(Object change descriptions)
- Opening Delimiter -

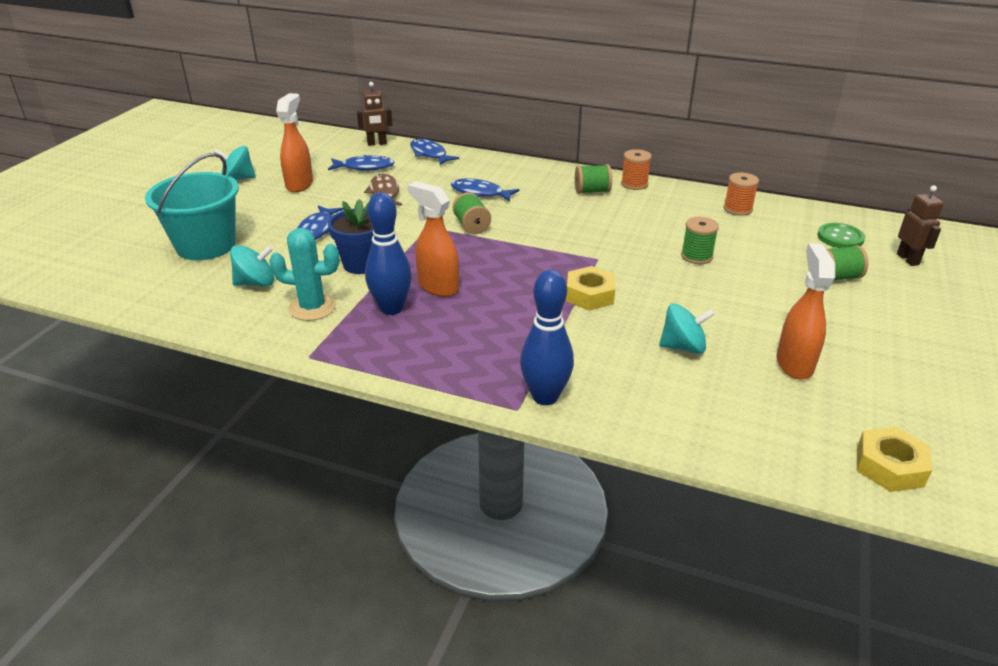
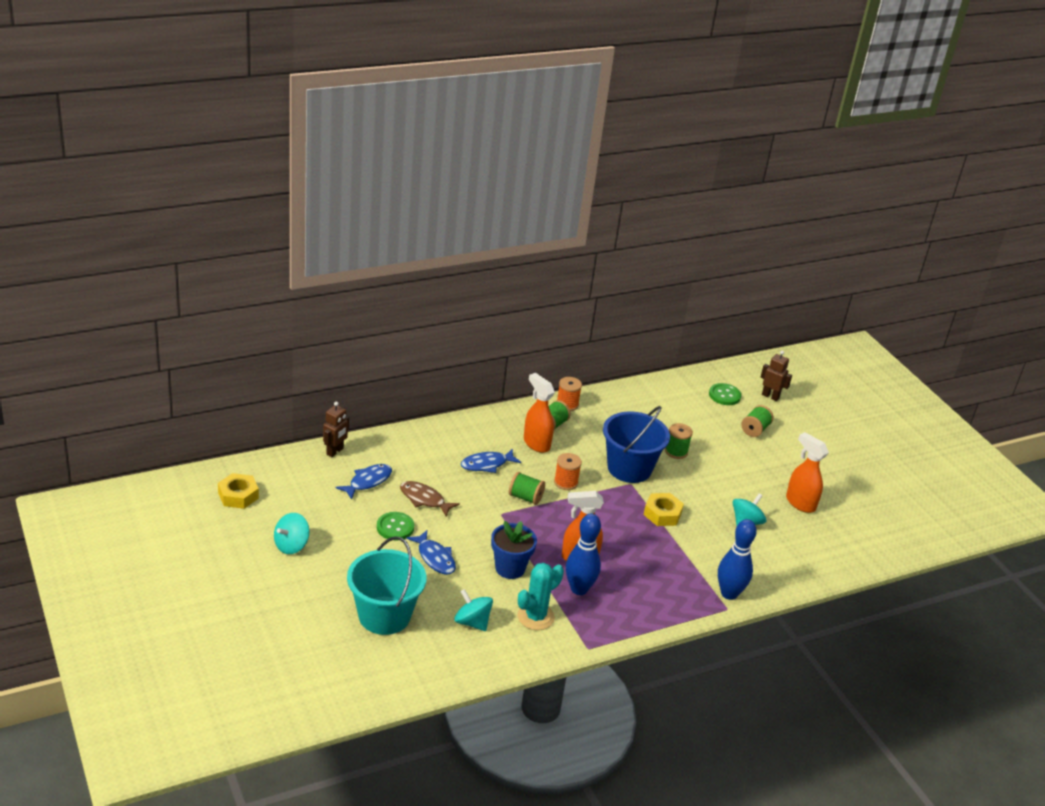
camera: 50 degrees left, 0 degrees up
(256, 283) = (472, 622): turquoise spinning top -> turquoise spinning top turned 75 degrees counterclockwise
(299, 184) = (349, 524): orange spray bottle -> orange spray bottle (536, 443)
(327, 199) = (395, 527): none -> green button
(430, 154) = (393, 443): blue fish -> none
(617, 248) = (629, 468): none -> blue bucket
(737, 209) = (650, 397): orange spool -> orange spool (566, 482)
(889, 466) = (889, 539): yellow nut -> yellow nut (238, 495)

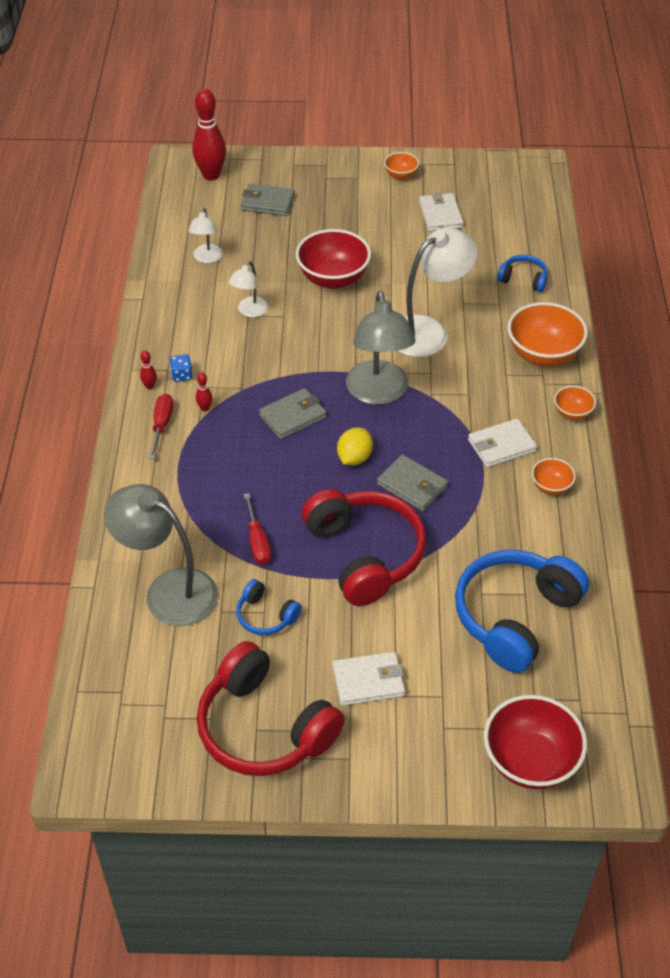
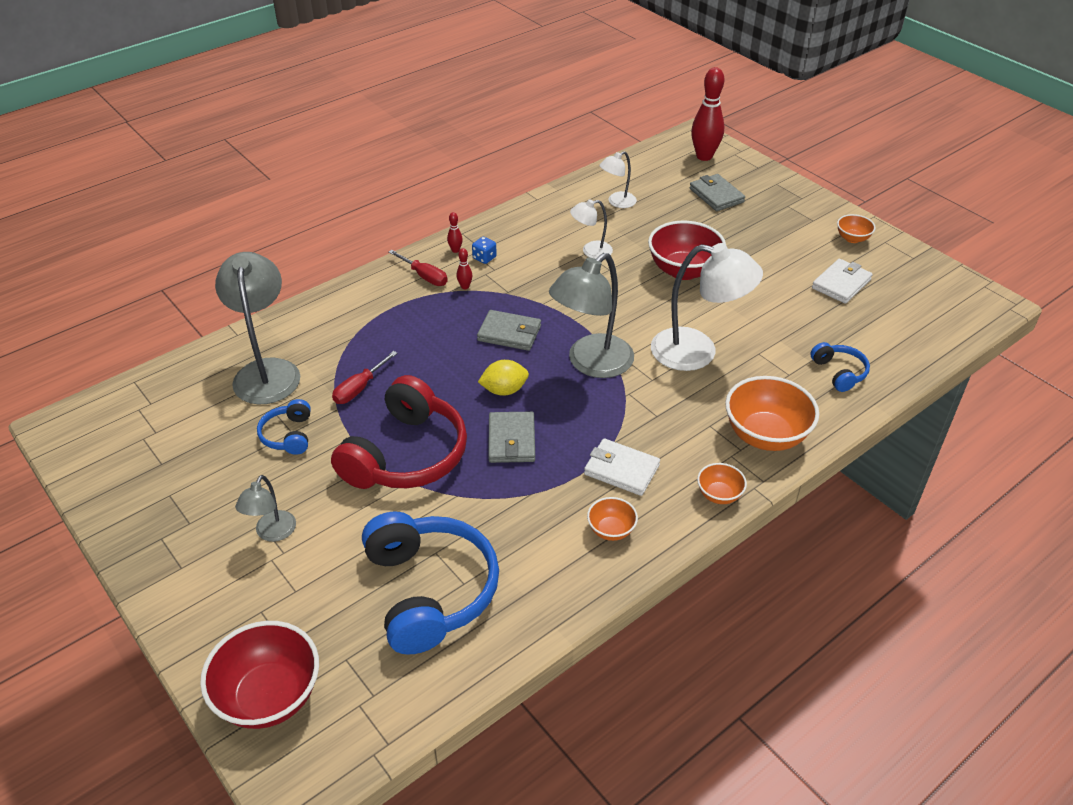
camera: 50 degrees right, 5 degrees down
(162, 424) = (425, 276): red screwdriver -> red screwdriver turned 75 degrees clockwise
(264, 727) = (174, 498): red headphones -> none
(368, 681) = (272, 533): white wallet -> grey lamp
(515, 616) = (430, 591): blue headphones -> blue headphones turned 75 degrees clockwise

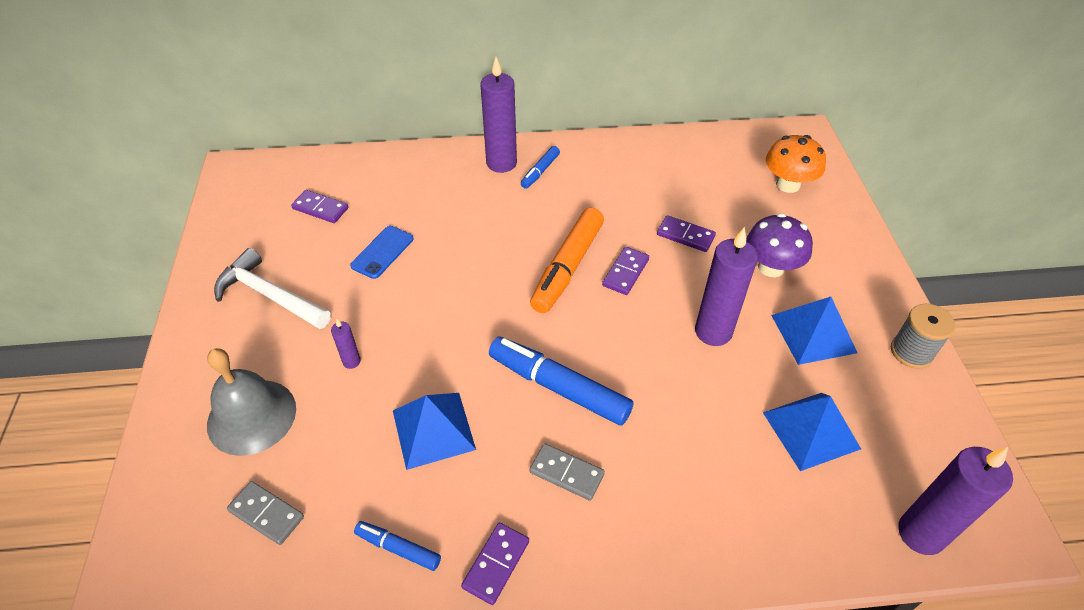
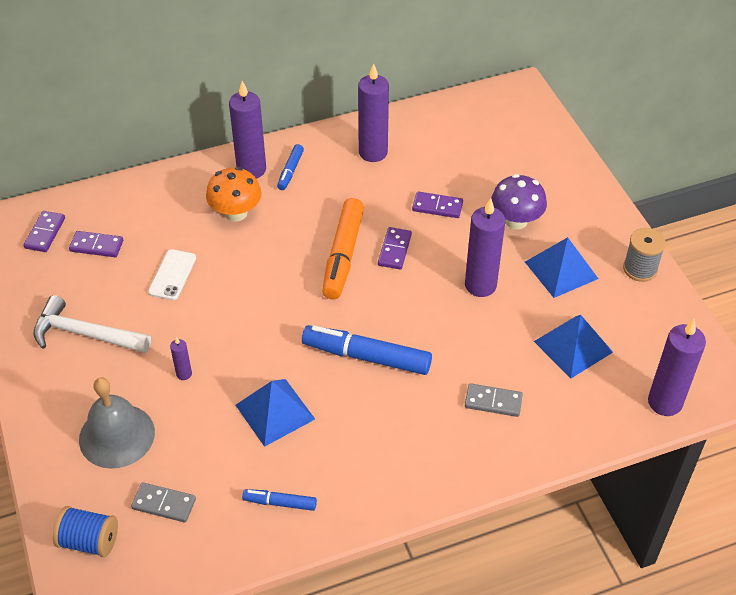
camera: 15 degrees left, 0 degrees up
(165, 540) = (89, 541): none -> blue spool
(382, 252) = (172, 275): blue phone -> white phone
(496, 564) = (359, 495): purple domino -> purple domino (45, 233)
(566, 473) = (393, 420): grey domino -> grey domino (493, 402)
(631, 168) = (373, 152): none -> purple candle
(788, 184) = (515, 142): orange mushroom -> orange mushroom (236, 213)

- Closing Delimiter -

Once the line containing "(327, 199) = (395, 527): none -> green button" has been found, write out exactly that line and each one after it through the end of the data, leaving out every picture.

(327, 199) = (395, 527): none -> green button
(430, 154) = (393, 443): blue fish -> none
(617, 248) = (629, 468): none -> blue bucket
(737, 209) = (650, 397): orange spool -> orange spool (566, 482)
(889, 466) = (889, 539): yellow nut -> yellow nut (238, 495)

camera: 50 degrees right, 5 degrees down
(162, 424) = (425, 276): red screwdriver -> red screwdriver turned 75 degrees clockwise
(264, 727) = (174, 498): red headphones -> none
(368, 681) = (272, 533): white wallet -> grey lamp
(515, 616) = (430, 591): blue headphones -> blue headphones turned 75 degrees clockwise

camera: 15 degrees left, 0 degrees up
(165, 540) = (89, 541): none -> blue spool
(382, 252) = (172, 275): blue phone -> white phone
(496, 564) = (359, 495): purple domino -> purple domino (45, 233)
(566, 473) = (393, 420): grey domino -> grey domino (493, 402)
(631, 168) = (373, 152): none -> purple candle
(788, 184) = (515, 142): orange mushroom -> orange mushroom (236, 213)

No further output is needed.